*** Opening of SUPPLIED MATERIAL ***

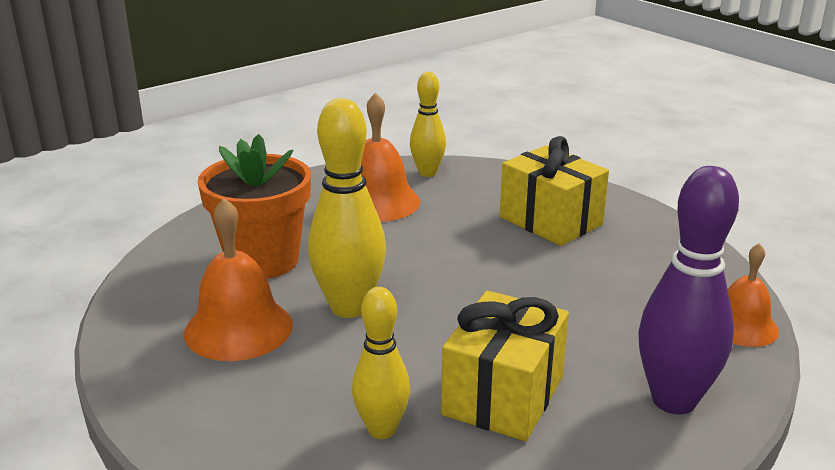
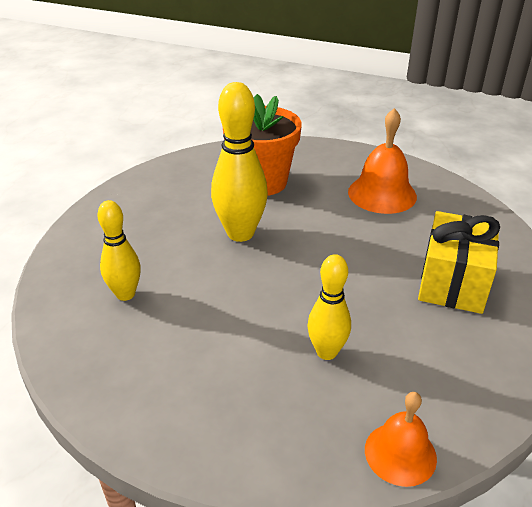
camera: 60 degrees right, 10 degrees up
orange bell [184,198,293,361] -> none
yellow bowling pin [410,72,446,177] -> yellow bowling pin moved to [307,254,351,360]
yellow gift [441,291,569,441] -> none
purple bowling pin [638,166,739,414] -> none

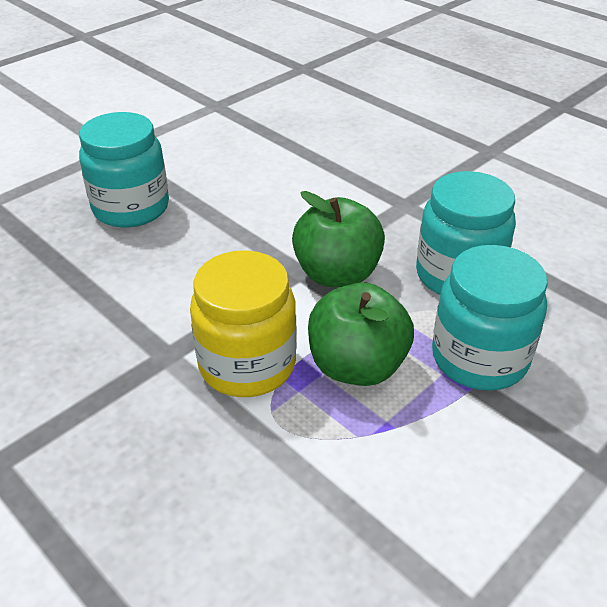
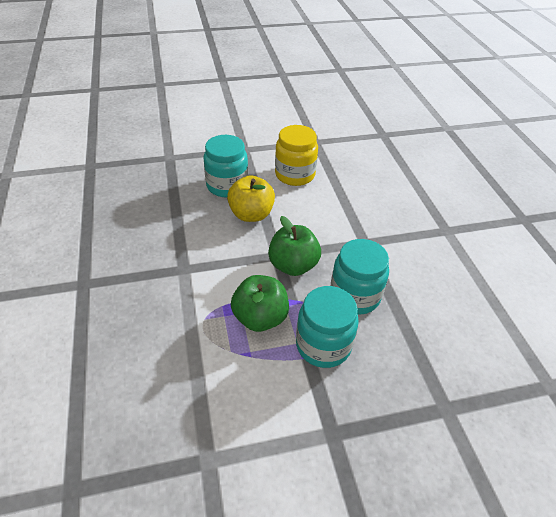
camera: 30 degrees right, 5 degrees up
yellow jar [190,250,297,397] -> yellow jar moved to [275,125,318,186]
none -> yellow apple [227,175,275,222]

*** Close of SUPPLIED MATERIAL ***

WORK ITEM — Please write out, word for word, only the lines from the one holding "purple bowling pin [638,166,739,414] -> none" through the end of the records above, with both end lines included and the pictures dropped.

TASK ANSWER —
purple bowling pin [638,166,739,414] -> none

camera: 30 degrees right, 5 degrees up
yellow jar [190,250,297,397] -> yellow jar moved to [275,125,318,186]
none -> yellow apple [227,175,275,222]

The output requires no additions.